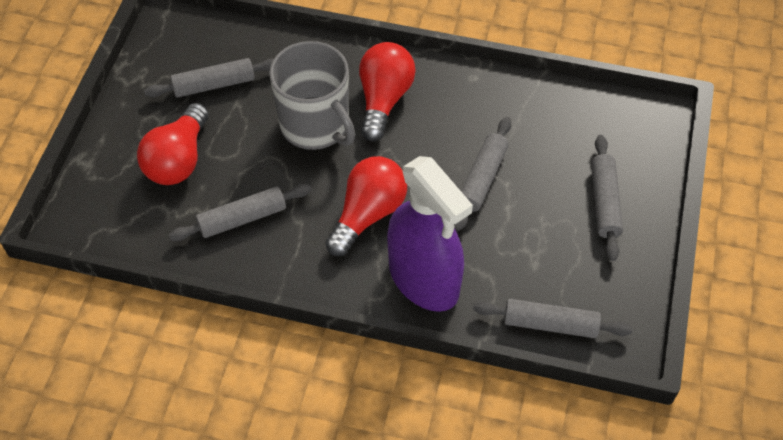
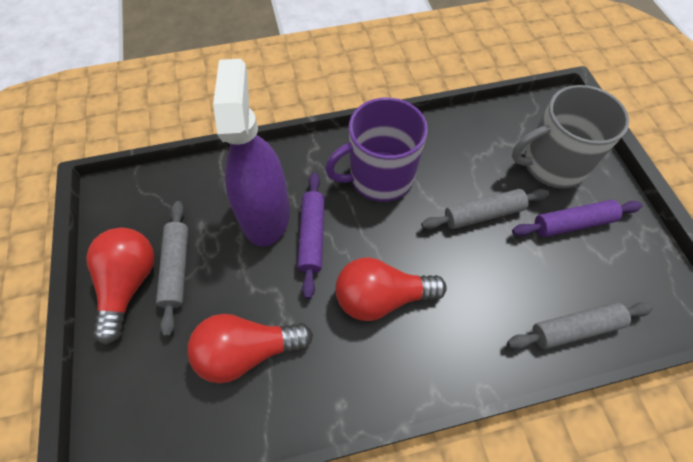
grey rolling pin: 5 -> 3
purple mug: 0 -> 1
purple rolling pin: 0 -> 2

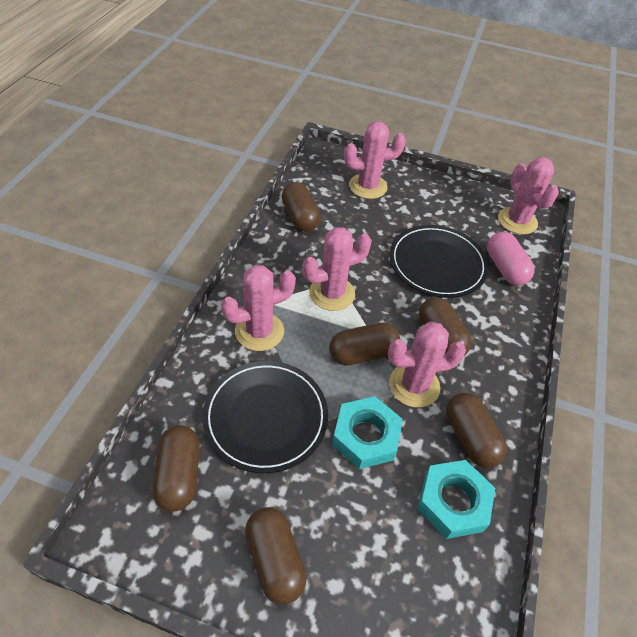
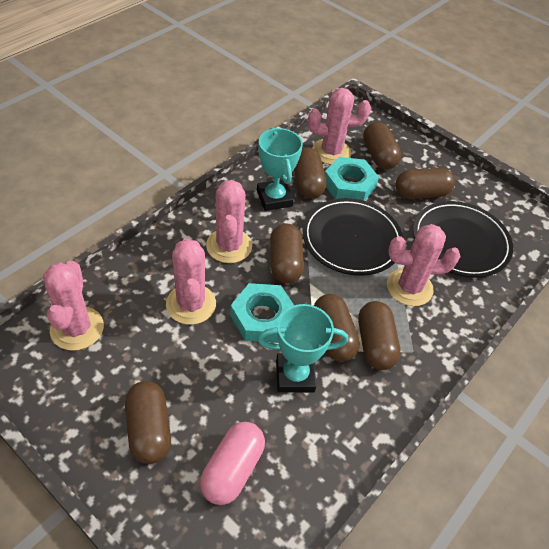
brown capsule: 6 -> 7
turquoise trophy: 0 -> 2

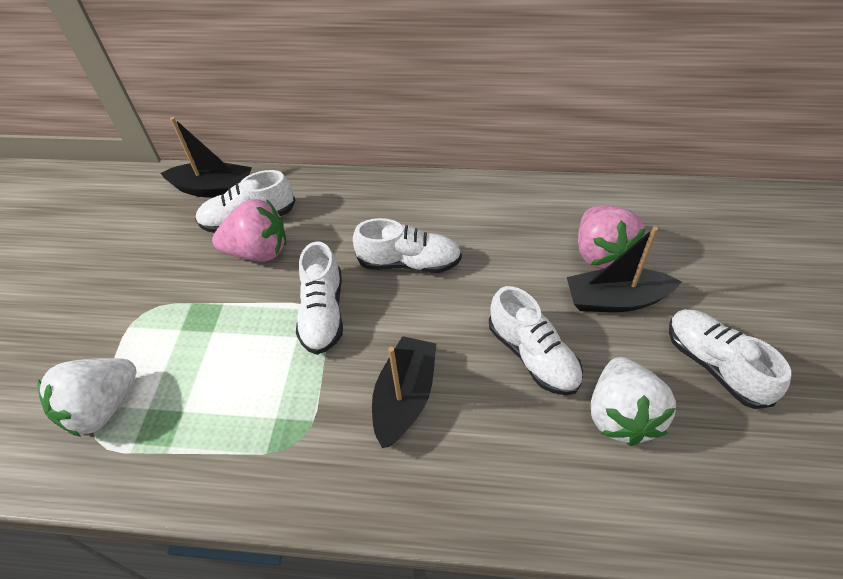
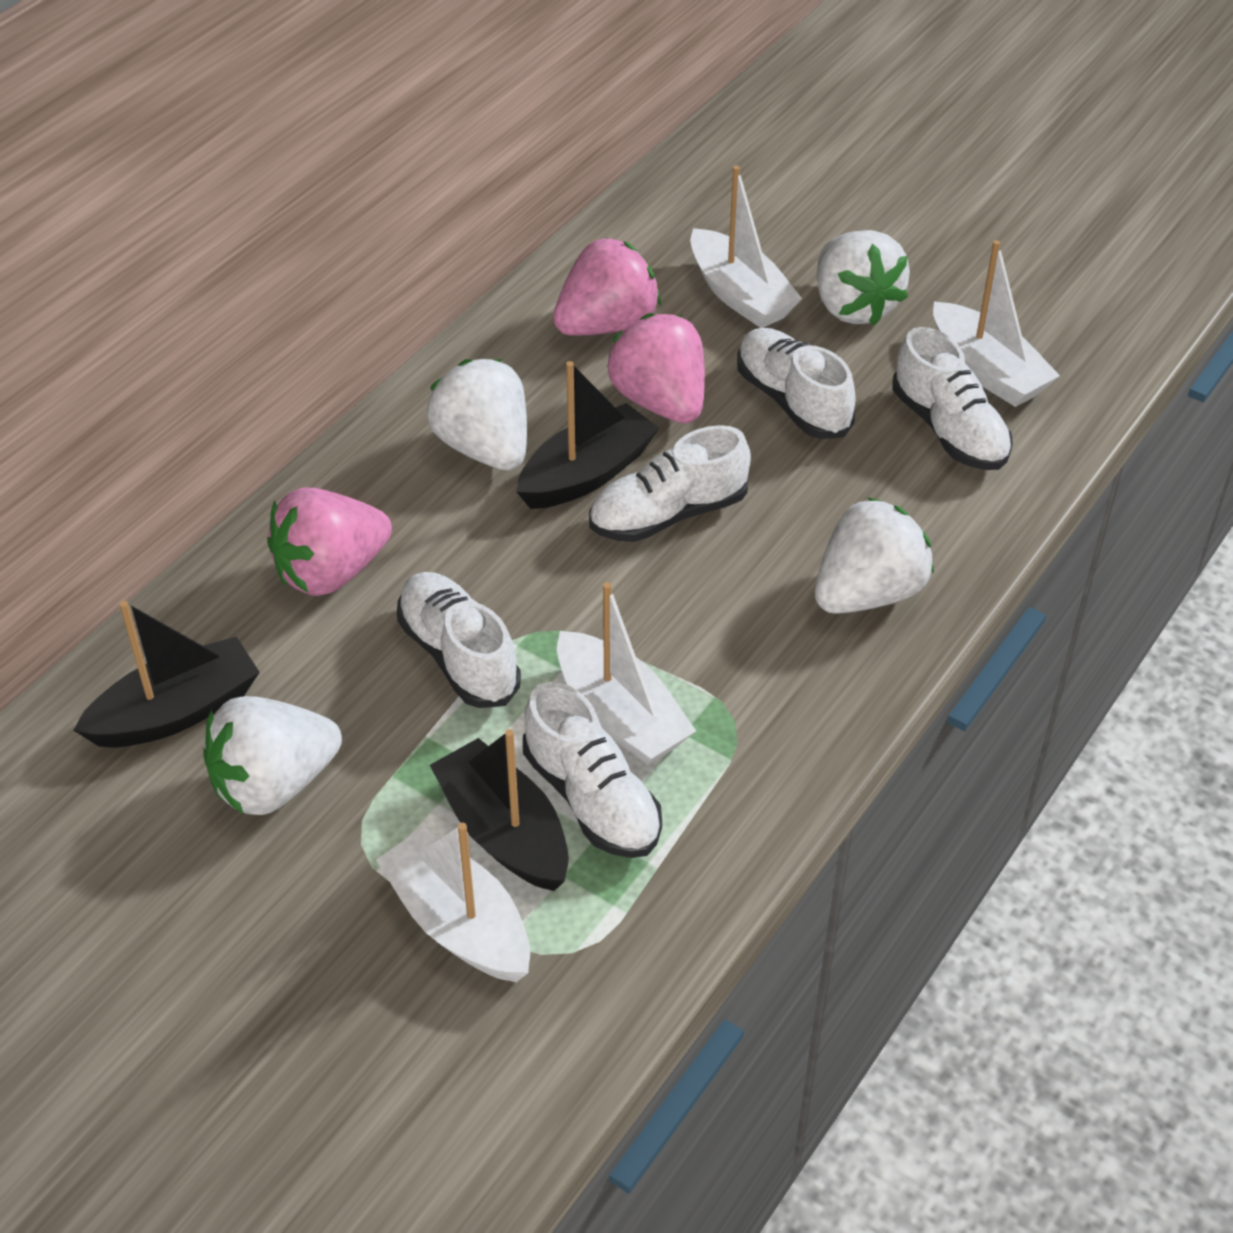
pink strawberry: 2 -> 3
white boat: 0 -> 4
white strawberry: 2 -> 4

────────

» **Your instructions**:
Transcribe exactly, and only, the lines from the one containing "purple rolling pin: 0 -> 2" through the last line of the records above, both included; leave out the pictures.

» **Exercise answer**:
purple rolling pin: 0 -> 2

brown capsule: 6 -> 7
turquoise trophy: 0 -> 2

pink strawberry: 2 -> 3
white boat: 0 -> 4
white strawberry: 2 -> 4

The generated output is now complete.